SUPPLIED INFORMATION Block Start
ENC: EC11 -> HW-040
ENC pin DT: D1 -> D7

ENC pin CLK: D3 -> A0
SUPPLIED INFORMATION Block End
SUPPLIED INFORMATION Block Start
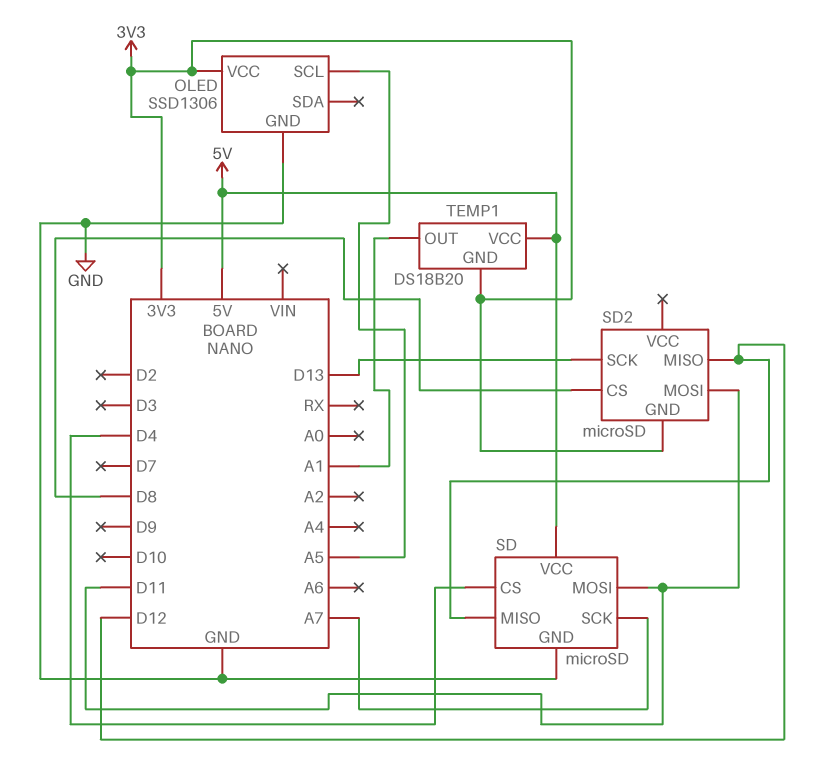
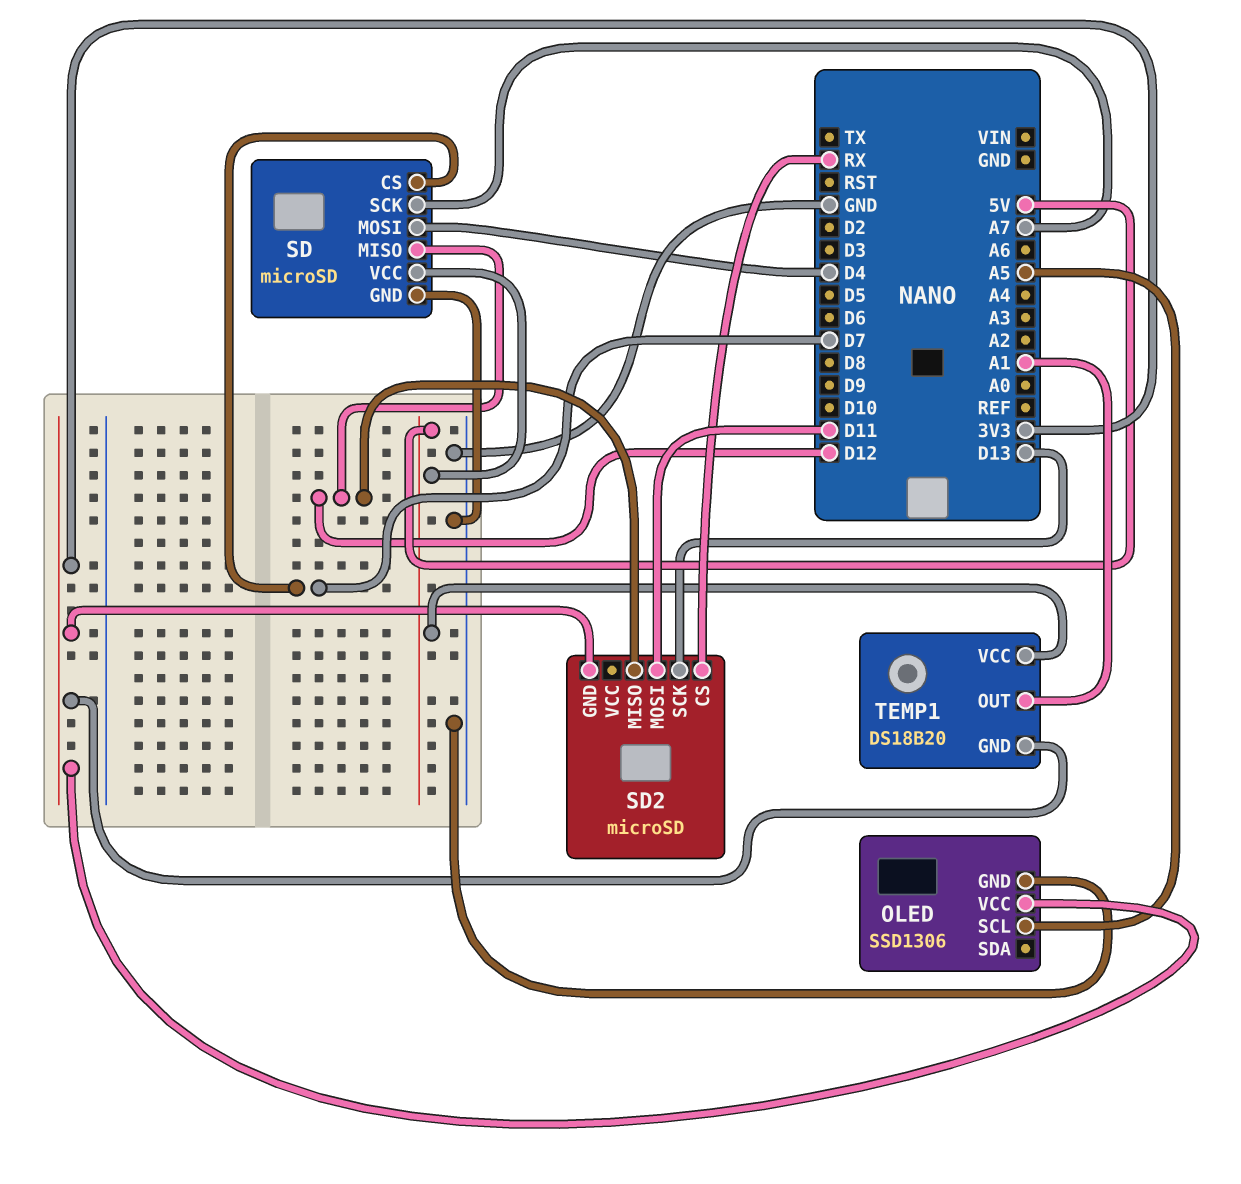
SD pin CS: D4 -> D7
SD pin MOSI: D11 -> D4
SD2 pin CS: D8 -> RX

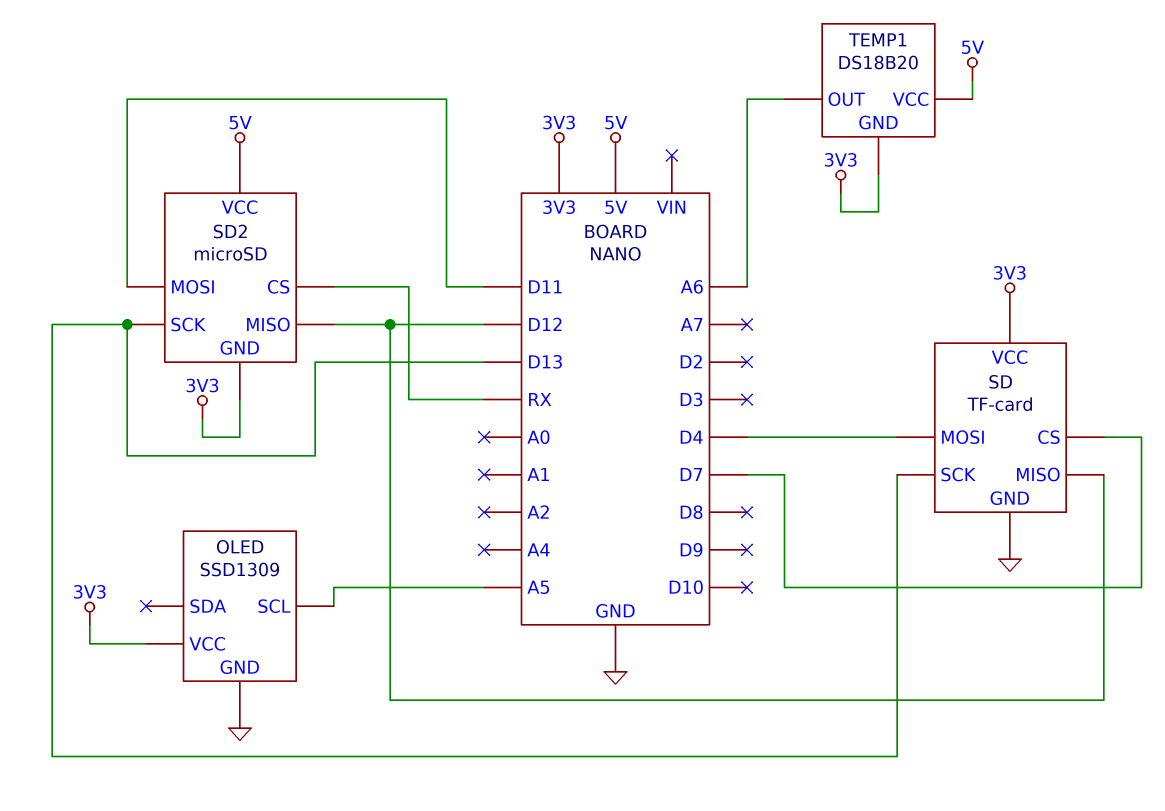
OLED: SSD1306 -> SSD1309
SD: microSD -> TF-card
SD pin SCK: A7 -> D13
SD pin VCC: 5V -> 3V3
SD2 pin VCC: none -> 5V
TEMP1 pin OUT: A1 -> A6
SUPPLIED INFORMATION Block End
SUPPLIED INFORMATION Block Start
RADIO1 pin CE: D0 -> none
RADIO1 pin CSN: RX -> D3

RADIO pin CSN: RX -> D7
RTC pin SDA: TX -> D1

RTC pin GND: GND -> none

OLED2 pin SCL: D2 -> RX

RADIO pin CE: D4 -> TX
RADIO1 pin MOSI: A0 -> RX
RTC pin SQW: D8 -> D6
SUPPLIED INFORMATION Block End
WHAT THE TASK ASKS: From the records above, tally every line that includes the word "none" and reply with the total by itself.

TASK OUTPUT: 3